PROBLEM REQUIREMENTS: Leave out the pictures and repeat every record exactly.

SUPPLIED INFORMATION Start Marker

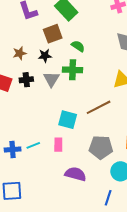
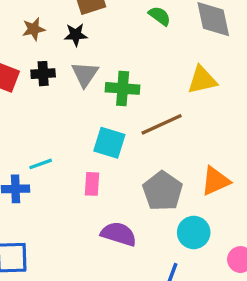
green semicircle: (78, 46) -> (160, 16), moved
green cross: (73, 70) -> (123, 88), moved
cyan line: (33, 145) -> (41, 164), moved
gray pentagon: (101, 147) -> (163, 191), turned 30

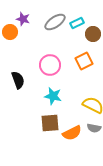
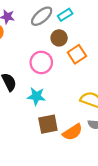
brown circle: (93, 34) -> (59, 38), moved
cyan star: (53, 96) -> (36, 96), moved

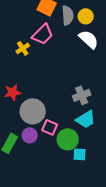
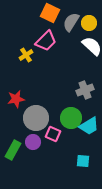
gray semicircle: (68, 15) -> (71, 22), turned -144
gray cross: (82, 95) -> (85, 90), moved
green circle: (68, 139) -> (71, 118), moved

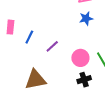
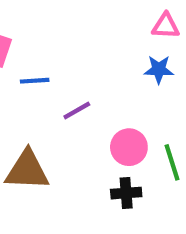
blue line: (29, 37) -> (35, 81), turned 48

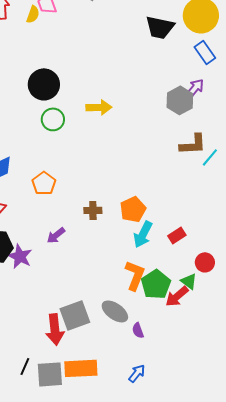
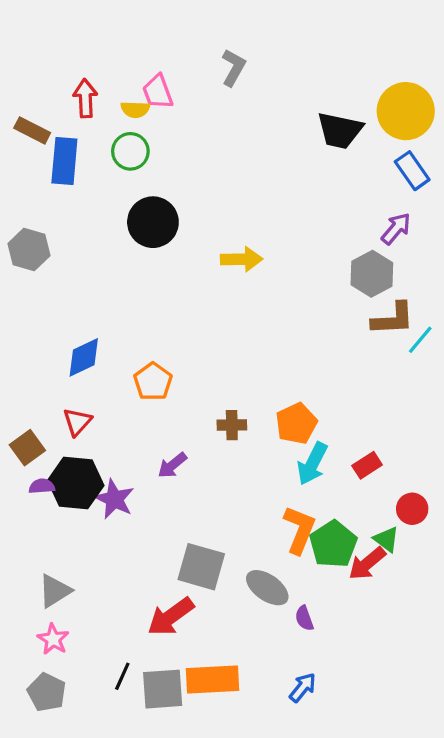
yellow semicircle: (33, 14) -> (135, 109), turned 72
gray hexagon: (180, 100) -> (372, 274), moved
green circle: (53, 119) -> (130, 151), moved
gray square: (75, 315) -> (201, 567), moved, turned 36
red arrow: (55, 329) -> (171, 617), turned 60

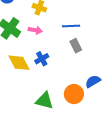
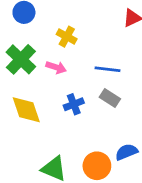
gray rectangle: (76, 46) -> (110, 98), turned -40
blue cross: (42, 59) -> (74, 104), moved

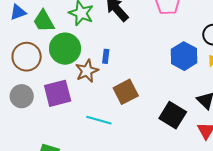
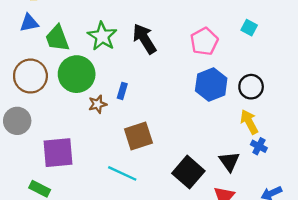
blue hexagon: (184, 56) -> (211, 84), moved
brown star: (87, 71) -> (98, 104), size x0.7
purple square: (58, 93) -> (58, 153), moved
cyan line: (99, 120) -> (122, 173), moved

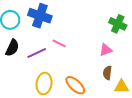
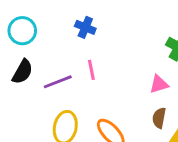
blue cross: (40, 16) -> (85, 27), moved, size x0.6
pink line: (59, 43) -> (91, 70), turned 48

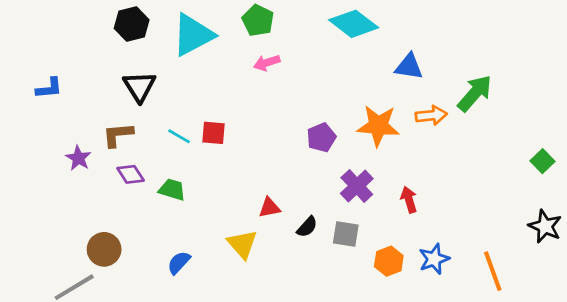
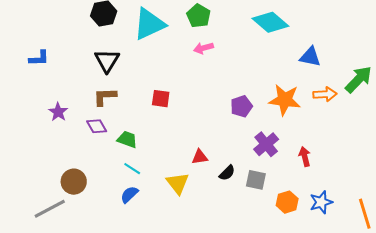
brown L-shape: (118, 135) -> (105, 97), moved
cyan line: (179, 136) -> (132, 169), moved

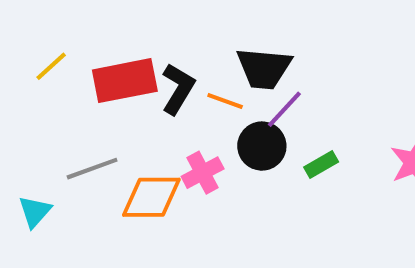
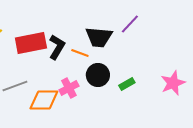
purple line: (284, 109) -> (130, 24), moved

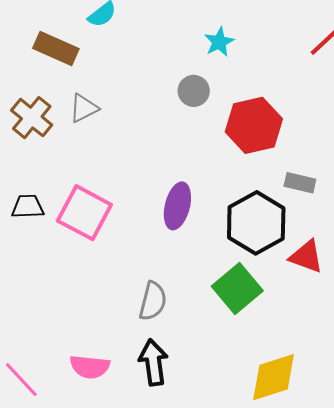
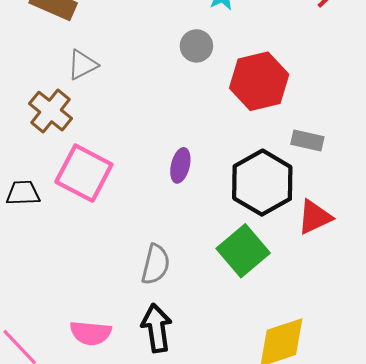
brown cross: (32, 118) -> (50, 111), moved
purple ellipse: (177, 206) -> (180, 165), size x0.7
black trapezoid: (28, 207) -> (23, 193), moved
red triangle: (306, 257) -> (315, 217), turned -45

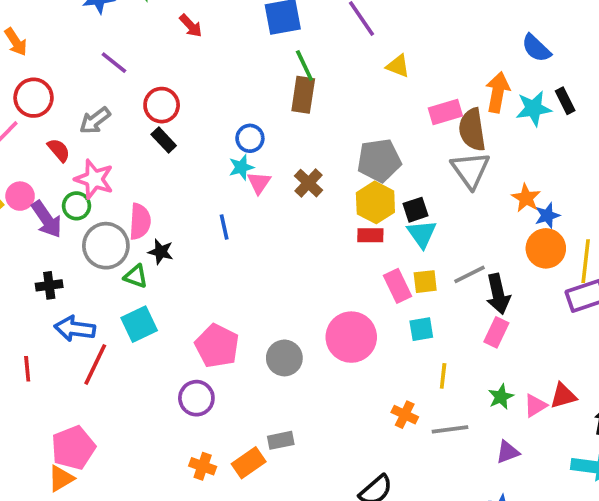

SUPPLIED INFORMATION End Marker

SOLUTION FOR THIS PROBLEM:
green semicircle: (78, 46) -> (160, 16), moved
green cross: (73, 70) -> (123, 88), moved
cyan line: (33, 145) -> (41, 164), moved
gray pentagon: (101, 147) -> (163, 191), turned 30

brown circle: (93, 34) -> (59, 38), moved
cyan star: (53, 96) -> (36, 96), moved

gray semicircle: (68, 15) -> (71, 22), turned -144
gray cross: (82, 95) -> (85, 90), moved
green circle: (68, 139) -> (71, 118), moved

blue line: (29, 37) -> (35, 81), turned 48

yellow semicircle: (33, 14) -> (135, 109), turned 72
gray hexagon: (180, 100) -> (372, 274), moved
green circle: (53, 119) -> (130, 151), moved
gray square: (75, 315) -> (201, 567), moved, turned 36
red arrow: (55, 329) -> (171, 617), turned 60

gray rectangle: (76, 46) -> (110, 98), turned -40
blue cross: (42, 59) -> (74, 104), moved

blue hexagon: (184, 56) -> (211, 84), moved
brown star: (87, 71) -> (98, 104), size x0.7
purple square: (58, 93) -> (58, 153), moved
cyan line: (99, 120) -> (122, 173), moved

blue cross: (40, 16) -> (85, 27), moved, size x0.6
pink line: (59, 43) -> (91, 70), turned 48

brown L-shape: (118, 135) -> (105, 97), moved
cyan line: (179, 136) -> (132, 169), moved

purple line: (284, 109) -> (130, 24), moved

brown cross: (32, 118) -> (50, 111), moved
purple ellipse: (177, 206) -> (180, 165), size x0.7
black trapezoid: (28, 207) -> (23, 193), moved
red triangle: (306, 257) -> (315, 217), turned -45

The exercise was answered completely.